Task statement » Supply the number of lines below containing "none", nothing else.

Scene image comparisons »
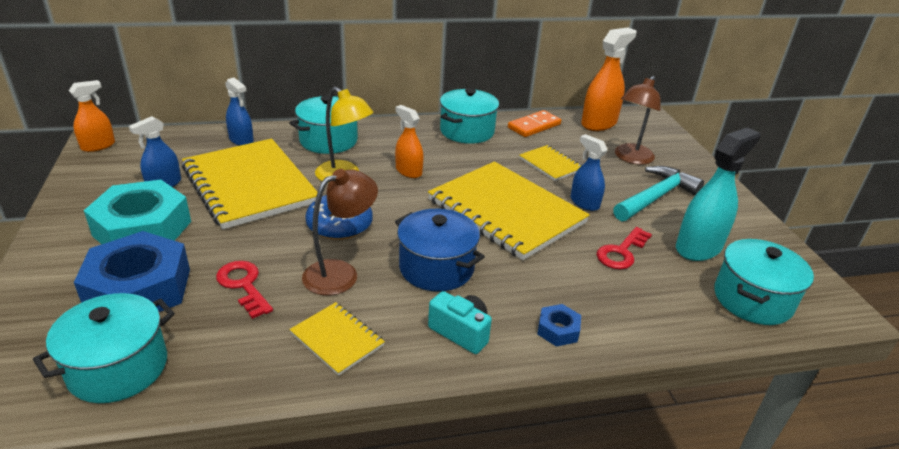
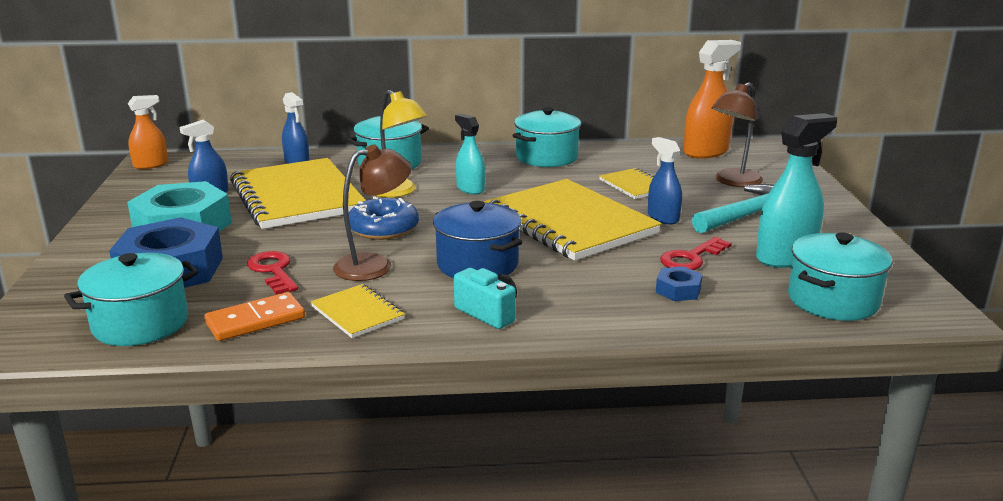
camera: 10 degrees right, 10 degrees down
orange spray bottle [395,105,423,178] -> turquoise spray bottle [455,114,485,194]
orange domino [508,110,561,137] -> orange domino moved to [204,292,305,341]
blue nut [537,304,581,347] -> blue nut moved to [656,266,703,301]

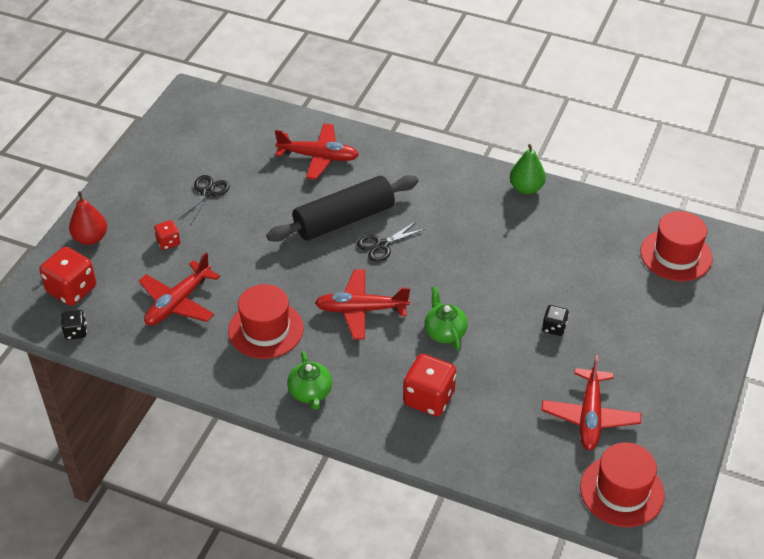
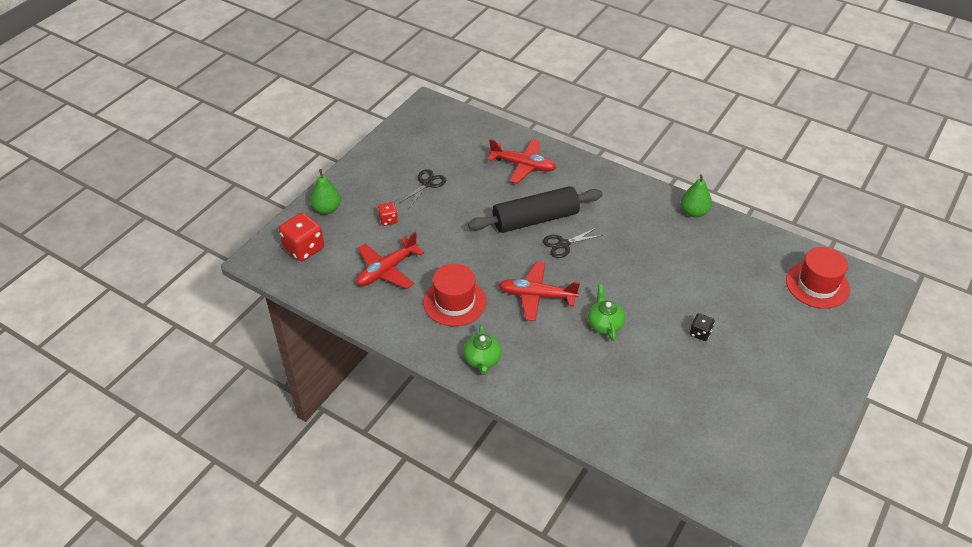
camera: 10 degrees right, 0 degrees up
black dice [61,310,87,340] -> none
red pear [69,191,107,245] -> green pear [310,169,341,214]
red dice [403,354,456,416] -> none
red plane [541,355,641,450] -> none
red hat [580,442,664,527] -> none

Response box » 4